▸ Aim of the task: Nothing but the lines from the one with "green truck: 0 -> 4" through the final line of the entries below should be written out, each exactly as given.

Object change descriptions
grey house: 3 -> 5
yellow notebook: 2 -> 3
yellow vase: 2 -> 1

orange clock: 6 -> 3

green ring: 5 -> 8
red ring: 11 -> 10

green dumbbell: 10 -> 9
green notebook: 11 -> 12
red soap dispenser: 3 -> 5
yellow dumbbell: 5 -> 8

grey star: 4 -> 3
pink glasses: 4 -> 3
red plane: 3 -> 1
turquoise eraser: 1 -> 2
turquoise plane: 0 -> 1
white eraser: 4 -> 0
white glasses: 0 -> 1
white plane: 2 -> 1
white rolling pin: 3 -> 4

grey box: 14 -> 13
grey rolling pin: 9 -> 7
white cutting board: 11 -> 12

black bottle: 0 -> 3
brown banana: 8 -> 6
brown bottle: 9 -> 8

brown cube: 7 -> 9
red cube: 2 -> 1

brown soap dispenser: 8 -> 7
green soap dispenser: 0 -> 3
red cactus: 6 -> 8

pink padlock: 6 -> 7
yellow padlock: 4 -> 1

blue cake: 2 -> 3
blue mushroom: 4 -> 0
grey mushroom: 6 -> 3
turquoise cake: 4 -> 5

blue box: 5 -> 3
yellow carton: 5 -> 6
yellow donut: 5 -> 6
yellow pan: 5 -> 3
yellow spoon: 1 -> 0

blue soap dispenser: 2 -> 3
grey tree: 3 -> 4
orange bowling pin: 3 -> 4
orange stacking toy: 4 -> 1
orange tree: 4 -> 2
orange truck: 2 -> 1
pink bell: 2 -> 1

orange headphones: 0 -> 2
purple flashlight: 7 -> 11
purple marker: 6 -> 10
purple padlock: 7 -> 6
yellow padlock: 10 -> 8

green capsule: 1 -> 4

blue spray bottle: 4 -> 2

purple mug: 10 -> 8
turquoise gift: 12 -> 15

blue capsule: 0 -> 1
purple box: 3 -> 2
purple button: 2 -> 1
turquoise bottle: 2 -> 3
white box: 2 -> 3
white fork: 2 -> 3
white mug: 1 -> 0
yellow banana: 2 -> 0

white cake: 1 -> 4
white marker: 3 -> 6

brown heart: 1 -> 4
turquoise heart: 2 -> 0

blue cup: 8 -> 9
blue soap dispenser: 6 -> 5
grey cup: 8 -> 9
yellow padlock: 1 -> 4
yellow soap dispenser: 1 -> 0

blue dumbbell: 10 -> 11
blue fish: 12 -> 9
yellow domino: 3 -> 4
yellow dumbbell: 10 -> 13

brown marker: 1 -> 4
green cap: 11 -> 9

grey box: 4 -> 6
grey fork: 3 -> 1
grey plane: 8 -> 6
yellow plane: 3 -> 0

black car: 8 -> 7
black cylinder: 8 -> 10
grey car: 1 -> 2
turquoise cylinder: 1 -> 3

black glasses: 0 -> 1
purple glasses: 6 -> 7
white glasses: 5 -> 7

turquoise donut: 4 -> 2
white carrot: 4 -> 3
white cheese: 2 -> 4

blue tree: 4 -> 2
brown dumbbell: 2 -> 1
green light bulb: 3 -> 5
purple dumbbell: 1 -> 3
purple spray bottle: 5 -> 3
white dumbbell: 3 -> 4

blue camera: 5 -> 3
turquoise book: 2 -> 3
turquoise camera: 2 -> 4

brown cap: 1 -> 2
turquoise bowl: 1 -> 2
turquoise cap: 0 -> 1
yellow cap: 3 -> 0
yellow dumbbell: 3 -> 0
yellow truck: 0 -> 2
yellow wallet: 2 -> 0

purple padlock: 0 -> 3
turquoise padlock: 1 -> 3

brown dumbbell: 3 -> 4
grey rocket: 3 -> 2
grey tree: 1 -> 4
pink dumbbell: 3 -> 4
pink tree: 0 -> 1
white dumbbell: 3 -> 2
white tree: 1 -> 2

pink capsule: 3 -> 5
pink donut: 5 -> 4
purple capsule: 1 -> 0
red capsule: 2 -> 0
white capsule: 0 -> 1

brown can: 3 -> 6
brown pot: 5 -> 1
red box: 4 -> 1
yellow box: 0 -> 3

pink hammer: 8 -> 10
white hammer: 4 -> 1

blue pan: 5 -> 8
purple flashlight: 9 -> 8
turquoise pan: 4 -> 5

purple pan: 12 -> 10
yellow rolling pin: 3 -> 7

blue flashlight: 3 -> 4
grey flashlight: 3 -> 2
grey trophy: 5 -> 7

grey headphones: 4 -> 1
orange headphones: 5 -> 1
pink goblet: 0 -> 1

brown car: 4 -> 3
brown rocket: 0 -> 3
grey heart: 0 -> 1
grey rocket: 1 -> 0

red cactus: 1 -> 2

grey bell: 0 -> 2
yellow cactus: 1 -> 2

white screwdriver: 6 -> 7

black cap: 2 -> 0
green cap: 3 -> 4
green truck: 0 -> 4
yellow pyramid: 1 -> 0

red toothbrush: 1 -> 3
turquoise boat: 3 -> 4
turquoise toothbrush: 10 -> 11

▸ Expected answer:
green truck: 0 -> 4
yellow pyramid: 1 -> 0

red toothbrush: 1 -> 3
turquoise boat: 3 -> 4
turquoise toothbrush: 10 -> 11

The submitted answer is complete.